* Directions
Please print every record below exactly as it appears, but leave out the pictures.

[Entries taken from a collection]
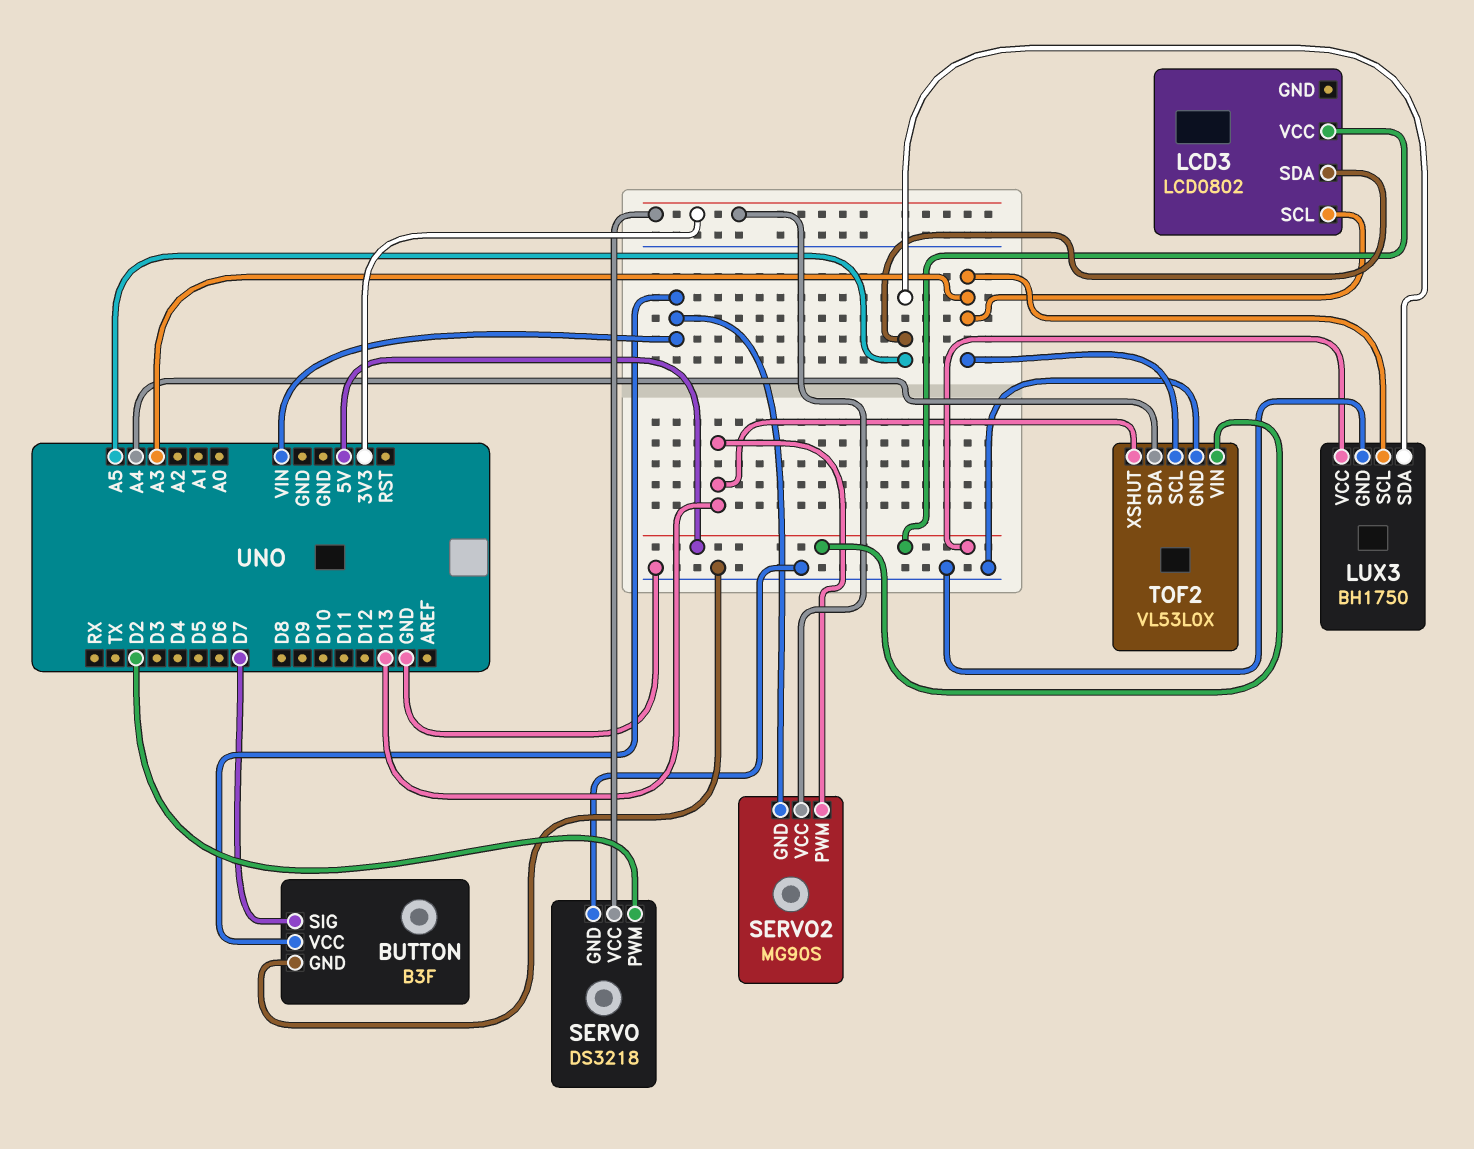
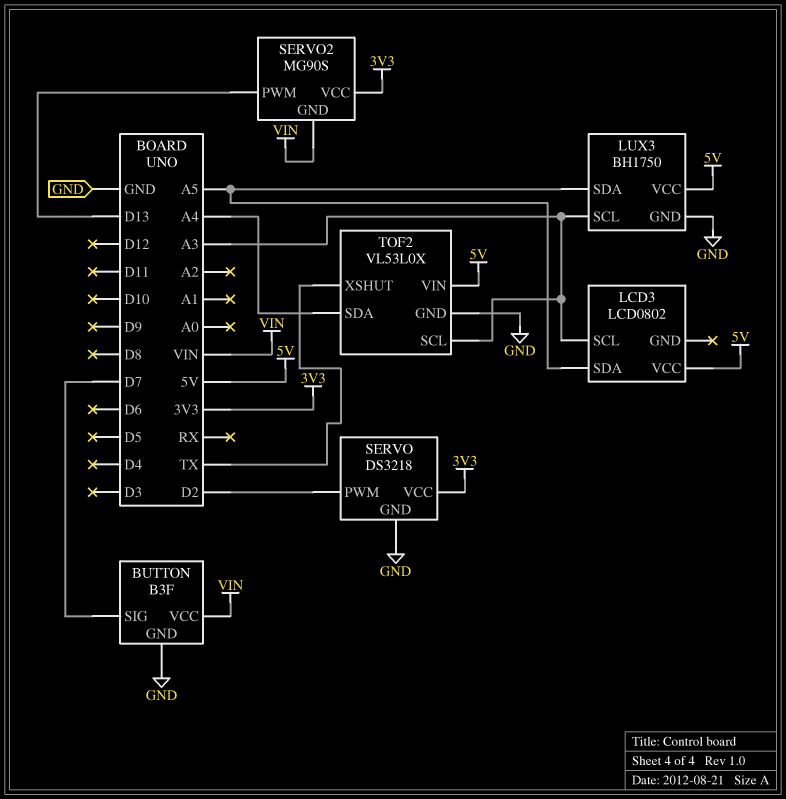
TOF2 pin XSHUT: D13 -> TX

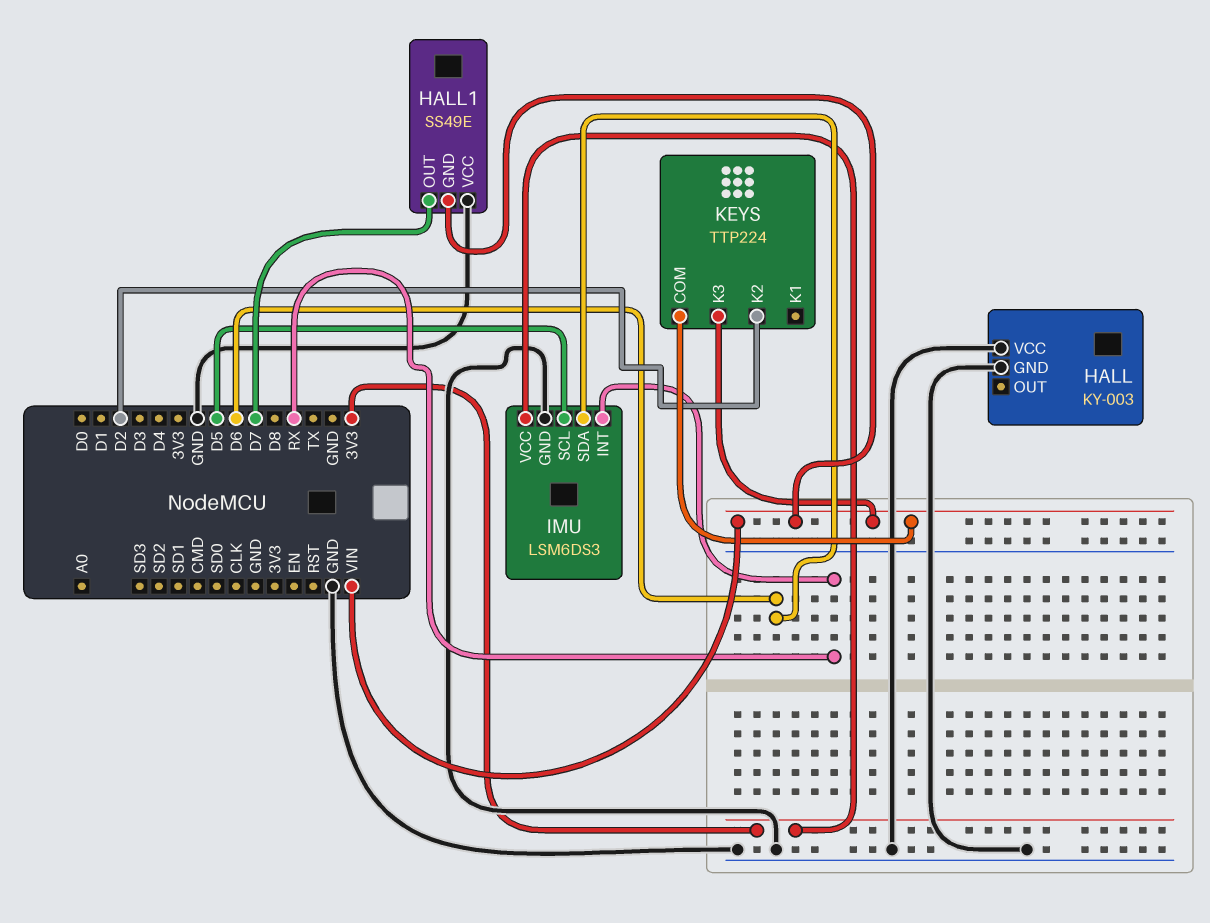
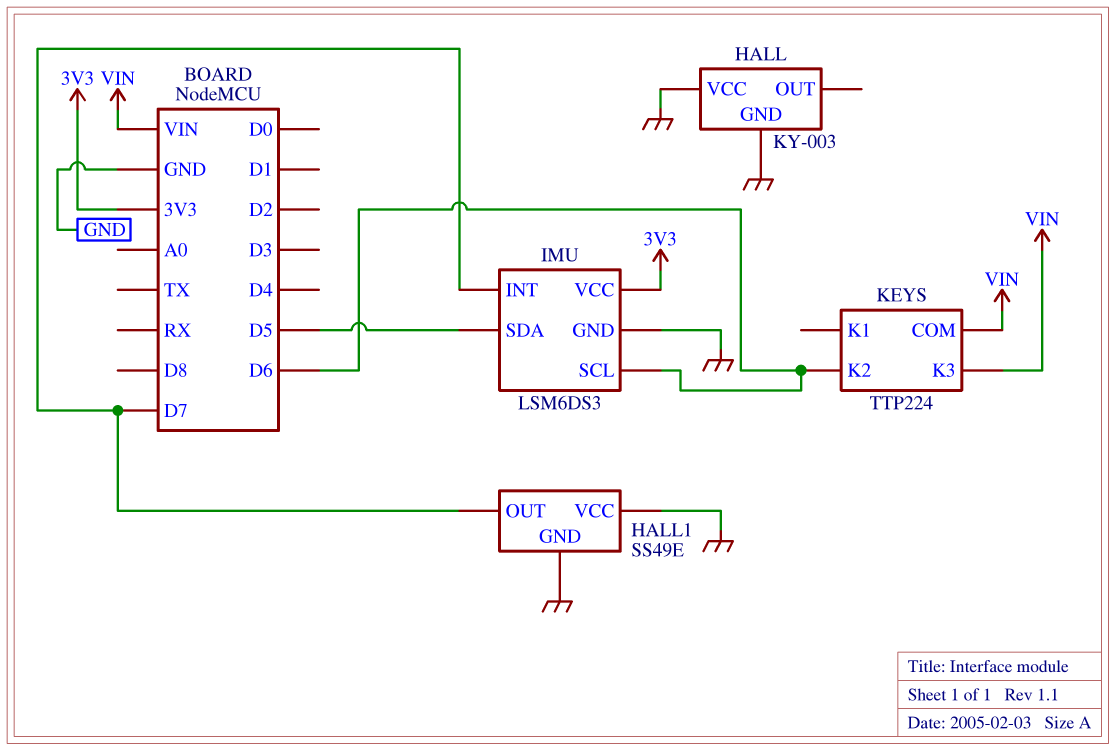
HALL1 pin GND: VIN -> GND
IMU pin INT: RX -> D7
IMU pin SCL: D5 -> D6
IMU pin SDA: D6 -> D5
KEYS pin K2: D2 -> D6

* Worked solution
TOF2 pin XSHUT: D13 -> TX

HALL1 pin GND: VIN -> GND
IMU pin INT: RX -> D7
IMU pin SCL: D5 -> D6
IMU pin SDA: D6 -> D5
KEYS pin K2: D2 -> D6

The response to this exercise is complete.